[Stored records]
# # # #

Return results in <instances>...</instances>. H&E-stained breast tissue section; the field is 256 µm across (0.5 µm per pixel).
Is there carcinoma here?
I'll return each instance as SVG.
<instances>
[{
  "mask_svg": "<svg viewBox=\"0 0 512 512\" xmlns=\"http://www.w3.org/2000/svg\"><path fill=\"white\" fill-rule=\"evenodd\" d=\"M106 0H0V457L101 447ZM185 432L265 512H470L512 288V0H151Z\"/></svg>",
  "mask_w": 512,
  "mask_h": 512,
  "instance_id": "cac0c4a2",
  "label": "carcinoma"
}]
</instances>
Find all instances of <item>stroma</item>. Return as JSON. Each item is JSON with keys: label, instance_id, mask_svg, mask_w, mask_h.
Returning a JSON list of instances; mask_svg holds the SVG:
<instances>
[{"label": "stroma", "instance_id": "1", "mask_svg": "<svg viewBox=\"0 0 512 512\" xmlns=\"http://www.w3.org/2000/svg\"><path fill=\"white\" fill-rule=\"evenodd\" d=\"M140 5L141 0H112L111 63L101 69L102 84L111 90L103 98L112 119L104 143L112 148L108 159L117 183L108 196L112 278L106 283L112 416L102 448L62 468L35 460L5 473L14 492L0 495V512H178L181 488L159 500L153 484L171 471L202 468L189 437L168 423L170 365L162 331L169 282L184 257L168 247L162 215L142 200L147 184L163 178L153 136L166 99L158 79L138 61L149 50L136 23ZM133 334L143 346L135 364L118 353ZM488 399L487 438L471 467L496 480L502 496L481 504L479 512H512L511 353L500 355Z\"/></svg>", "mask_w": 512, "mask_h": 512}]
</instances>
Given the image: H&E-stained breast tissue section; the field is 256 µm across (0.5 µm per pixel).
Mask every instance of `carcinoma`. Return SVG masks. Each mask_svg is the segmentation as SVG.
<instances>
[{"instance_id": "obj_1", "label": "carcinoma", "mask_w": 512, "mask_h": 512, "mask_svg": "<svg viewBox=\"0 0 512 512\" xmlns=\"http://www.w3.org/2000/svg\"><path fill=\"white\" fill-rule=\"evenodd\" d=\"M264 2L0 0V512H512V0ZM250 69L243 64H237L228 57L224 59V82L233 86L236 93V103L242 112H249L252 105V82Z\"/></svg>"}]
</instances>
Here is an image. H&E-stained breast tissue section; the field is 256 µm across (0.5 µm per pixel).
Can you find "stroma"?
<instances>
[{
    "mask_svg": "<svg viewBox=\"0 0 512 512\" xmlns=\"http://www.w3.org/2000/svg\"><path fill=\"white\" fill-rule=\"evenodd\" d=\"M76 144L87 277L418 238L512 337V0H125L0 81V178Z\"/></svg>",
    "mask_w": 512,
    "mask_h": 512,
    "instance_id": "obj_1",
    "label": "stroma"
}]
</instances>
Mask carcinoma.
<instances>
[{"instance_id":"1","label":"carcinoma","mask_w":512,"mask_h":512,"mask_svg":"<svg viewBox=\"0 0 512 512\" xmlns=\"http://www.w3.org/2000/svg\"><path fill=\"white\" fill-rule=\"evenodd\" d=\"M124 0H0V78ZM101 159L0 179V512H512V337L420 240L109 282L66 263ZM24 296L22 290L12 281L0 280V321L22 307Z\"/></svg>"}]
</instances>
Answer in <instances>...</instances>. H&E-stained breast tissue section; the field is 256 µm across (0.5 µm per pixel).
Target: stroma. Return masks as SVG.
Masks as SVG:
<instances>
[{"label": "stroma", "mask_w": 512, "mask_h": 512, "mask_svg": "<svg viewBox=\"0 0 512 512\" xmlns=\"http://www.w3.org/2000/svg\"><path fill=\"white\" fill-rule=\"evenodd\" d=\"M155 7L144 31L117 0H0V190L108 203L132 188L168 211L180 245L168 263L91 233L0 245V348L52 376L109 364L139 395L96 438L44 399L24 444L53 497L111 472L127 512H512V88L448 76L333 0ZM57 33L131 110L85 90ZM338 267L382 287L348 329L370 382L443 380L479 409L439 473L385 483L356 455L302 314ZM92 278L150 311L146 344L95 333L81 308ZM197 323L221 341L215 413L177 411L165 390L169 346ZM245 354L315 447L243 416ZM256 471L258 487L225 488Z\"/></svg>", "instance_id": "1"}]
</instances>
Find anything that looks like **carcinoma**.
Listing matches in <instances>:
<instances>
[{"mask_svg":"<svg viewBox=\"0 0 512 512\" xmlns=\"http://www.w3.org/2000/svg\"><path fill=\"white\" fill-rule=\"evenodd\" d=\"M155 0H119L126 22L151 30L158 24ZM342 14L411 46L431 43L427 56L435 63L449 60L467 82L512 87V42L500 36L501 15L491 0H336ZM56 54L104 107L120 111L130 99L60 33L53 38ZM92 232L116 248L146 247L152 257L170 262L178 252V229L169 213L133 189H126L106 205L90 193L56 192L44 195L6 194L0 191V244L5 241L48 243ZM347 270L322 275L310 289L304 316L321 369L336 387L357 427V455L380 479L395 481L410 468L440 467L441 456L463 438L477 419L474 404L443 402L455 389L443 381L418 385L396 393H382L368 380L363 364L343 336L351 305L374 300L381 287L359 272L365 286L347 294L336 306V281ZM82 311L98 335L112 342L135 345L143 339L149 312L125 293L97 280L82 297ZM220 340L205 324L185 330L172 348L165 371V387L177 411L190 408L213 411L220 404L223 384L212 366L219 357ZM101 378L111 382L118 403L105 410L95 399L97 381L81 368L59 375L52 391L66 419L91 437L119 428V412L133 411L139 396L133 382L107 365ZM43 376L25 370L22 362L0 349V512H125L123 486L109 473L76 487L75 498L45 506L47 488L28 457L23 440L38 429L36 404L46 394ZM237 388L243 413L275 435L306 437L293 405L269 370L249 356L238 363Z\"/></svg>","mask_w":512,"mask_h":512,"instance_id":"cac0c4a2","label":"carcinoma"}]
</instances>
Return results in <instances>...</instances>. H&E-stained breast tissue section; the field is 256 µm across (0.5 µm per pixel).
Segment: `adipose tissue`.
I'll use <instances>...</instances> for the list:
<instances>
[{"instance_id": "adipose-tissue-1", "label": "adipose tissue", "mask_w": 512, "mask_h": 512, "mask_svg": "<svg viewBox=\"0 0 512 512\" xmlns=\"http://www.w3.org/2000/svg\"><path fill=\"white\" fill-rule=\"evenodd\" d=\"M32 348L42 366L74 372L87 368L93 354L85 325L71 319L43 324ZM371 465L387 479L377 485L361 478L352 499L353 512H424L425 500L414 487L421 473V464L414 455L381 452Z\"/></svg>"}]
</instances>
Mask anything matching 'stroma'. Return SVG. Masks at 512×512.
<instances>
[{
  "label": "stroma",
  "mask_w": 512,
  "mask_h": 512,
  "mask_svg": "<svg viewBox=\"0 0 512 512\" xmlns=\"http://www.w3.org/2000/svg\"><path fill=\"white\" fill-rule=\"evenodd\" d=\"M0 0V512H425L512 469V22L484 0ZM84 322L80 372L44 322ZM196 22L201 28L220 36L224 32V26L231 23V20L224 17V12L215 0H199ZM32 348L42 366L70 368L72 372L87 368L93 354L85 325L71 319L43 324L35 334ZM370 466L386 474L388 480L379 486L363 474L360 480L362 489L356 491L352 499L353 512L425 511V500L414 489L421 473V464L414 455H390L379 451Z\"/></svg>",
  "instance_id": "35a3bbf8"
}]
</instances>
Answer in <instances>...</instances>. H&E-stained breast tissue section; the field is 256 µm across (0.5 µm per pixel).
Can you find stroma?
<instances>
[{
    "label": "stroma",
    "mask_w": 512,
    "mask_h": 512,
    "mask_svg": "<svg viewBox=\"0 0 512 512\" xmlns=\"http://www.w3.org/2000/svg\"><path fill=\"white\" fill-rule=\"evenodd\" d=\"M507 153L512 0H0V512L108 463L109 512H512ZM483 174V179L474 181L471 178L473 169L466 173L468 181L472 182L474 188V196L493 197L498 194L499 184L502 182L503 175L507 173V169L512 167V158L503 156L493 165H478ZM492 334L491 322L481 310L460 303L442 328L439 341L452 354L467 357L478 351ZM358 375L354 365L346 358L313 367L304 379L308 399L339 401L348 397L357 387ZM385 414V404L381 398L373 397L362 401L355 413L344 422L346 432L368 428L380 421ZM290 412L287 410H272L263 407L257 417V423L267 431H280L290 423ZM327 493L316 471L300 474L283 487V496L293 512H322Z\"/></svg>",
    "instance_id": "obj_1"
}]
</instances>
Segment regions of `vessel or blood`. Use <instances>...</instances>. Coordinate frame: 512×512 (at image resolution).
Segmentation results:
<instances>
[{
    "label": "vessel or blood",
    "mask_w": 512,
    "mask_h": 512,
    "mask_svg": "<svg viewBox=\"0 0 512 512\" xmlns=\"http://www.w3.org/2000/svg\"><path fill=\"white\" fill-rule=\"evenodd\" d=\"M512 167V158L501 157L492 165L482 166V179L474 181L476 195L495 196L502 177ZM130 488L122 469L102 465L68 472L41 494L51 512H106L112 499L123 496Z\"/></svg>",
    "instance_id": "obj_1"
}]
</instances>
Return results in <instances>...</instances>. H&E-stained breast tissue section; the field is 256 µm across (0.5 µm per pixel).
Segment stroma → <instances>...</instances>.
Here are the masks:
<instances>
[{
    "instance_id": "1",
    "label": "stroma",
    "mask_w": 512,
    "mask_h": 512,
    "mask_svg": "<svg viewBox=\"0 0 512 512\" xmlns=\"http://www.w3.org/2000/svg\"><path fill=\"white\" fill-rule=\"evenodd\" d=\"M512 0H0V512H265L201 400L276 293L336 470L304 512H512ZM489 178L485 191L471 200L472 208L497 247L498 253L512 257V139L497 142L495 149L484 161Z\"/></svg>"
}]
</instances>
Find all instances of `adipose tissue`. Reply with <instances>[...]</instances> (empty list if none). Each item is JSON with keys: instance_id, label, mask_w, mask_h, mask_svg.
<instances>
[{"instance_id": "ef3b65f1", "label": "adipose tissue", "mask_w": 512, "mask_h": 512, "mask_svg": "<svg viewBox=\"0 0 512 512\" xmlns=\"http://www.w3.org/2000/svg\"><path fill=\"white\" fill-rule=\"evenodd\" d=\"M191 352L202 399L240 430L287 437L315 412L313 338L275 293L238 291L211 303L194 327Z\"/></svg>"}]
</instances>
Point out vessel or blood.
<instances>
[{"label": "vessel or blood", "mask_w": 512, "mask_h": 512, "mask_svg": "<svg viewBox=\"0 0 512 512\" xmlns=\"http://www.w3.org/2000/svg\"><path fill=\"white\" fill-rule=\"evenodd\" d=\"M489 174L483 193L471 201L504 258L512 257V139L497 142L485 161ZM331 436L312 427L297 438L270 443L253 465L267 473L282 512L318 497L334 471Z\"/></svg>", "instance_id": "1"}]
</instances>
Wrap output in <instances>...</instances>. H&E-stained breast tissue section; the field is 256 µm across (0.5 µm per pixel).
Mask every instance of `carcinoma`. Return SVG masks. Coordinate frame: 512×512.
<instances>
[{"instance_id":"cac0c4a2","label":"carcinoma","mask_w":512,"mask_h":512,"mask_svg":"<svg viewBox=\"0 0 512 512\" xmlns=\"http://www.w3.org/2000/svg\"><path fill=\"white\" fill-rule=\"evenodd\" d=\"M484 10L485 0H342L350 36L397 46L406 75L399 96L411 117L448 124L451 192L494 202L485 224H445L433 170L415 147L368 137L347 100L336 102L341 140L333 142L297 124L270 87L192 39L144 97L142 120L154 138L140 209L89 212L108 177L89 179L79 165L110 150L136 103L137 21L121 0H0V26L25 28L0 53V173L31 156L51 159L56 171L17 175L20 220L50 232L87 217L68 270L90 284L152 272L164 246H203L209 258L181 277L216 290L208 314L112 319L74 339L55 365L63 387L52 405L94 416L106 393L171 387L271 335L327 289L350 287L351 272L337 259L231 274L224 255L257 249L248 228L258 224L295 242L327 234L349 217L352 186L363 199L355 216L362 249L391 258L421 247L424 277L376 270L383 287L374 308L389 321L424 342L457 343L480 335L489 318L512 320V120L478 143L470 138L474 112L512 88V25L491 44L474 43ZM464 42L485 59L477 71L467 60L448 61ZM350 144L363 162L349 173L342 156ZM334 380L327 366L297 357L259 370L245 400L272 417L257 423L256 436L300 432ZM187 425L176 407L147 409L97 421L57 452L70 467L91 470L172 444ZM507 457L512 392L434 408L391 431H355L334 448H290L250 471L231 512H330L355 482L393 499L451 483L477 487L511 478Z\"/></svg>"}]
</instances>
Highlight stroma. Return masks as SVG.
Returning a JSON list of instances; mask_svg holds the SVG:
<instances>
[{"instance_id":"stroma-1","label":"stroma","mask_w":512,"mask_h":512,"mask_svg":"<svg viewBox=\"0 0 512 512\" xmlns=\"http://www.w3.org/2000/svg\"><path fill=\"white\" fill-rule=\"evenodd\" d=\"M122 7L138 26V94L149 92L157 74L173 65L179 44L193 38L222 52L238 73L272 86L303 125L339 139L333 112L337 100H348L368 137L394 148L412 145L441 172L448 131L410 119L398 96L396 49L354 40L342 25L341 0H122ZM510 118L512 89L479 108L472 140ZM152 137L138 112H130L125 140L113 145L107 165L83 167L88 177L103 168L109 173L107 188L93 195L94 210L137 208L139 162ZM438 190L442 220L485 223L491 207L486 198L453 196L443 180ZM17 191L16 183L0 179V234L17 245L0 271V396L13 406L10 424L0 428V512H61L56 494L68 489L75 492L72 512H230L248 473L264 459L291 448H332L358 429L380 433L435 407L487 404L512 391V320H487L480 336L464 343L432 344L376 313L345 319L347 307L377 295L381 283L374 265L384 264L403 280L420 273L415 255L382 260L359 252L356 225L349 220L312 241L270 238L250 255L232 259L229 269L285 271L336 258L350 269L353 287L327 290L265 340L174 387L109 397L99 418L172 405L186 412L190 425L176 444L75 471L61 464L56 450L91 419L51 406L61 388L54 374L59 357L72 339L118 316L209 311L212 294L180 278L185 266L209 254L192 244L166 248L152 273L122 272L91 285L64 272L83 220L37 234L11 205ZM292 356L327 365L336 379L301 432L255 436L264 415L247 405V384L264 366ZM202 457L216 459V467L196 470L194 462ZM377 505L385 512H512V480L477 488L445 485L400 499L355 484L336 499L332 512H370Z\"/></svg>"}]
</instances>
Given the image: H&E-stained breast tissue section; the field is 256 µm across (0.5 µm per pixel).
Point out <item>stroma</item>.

# # # #

> [To do]:
Repeat, character for character, the lines of the material above from the line with "Segment stroma → <instances>...</instances>." through the line with "Wrap output in".

> [Finished answer]:
Segment stroma → <instances>...</instances>.
Here are the masks:
<instances>
[{
    "instance_id": "1",
    "label": "stroma",
    "mask_w": 512,
    "mask_h": 512,
    "mask_svg": "<svg viewBox=\"0 0 512 512\" xmlns=\"http://www.w3.org/2000/svg\"><path fill=\"white\" fill-rule=\"evenodd\" d=\"M512 0H0V512H265L201 400L276 293L336 470L304 512H512ZM489 178L485 191L471 200L472 208L497 247L498 253L512 257V139L497 142L495 149L484 161Z\"/></svg>"
}]
</instances>
Find all instances of `adipose tissue`. Reply with <instances>[...]</instances> (empty list if none). Each item is JSON with keys: instance_id, label, mask_w, mask_h, mask_svg.
<instances>
[{"instance_id": "ef3b65f1", "label": "adipose tissue", "mask_w": 512, "mask_h": 512, "mask_svg": "<svg viewBox=\"0 0 512 512\" xmlns=\"http://www.w3.org/2000/svg\"><path fill=\"white\" fill-rule=\"evenodd\" d=\"M191 352L202 399L240 430L287 437L315 412L313 338L275 293L238 291L211 303L194 327Z\"/></svg>"}]
</instances>
Point out vessel or blood.
<instances>
[{"label": "vessel or blood", "mask_w": 512, "mask_h": 512, "mask_svg": "<svg viewBox=\"0 0 512 512\" xmlns=\"http://www.w3.org/2000/svg\"><path fill=\"white\" fill-rule=\"evenodd\" d=\"M489 174L483 193L471 201L504 258L512 257V139L497 142L485 161ZM331 436L312 427L297 438L270 443L253 465L267 473L282 512L318 497L334 471Z\"/></svg>", "instance_id": "1"}]
</instances>
Wrap output in <instances>...</instances>. H&E-stained breast tissue section; the field is 256 µm across (0.5 µm per pixel).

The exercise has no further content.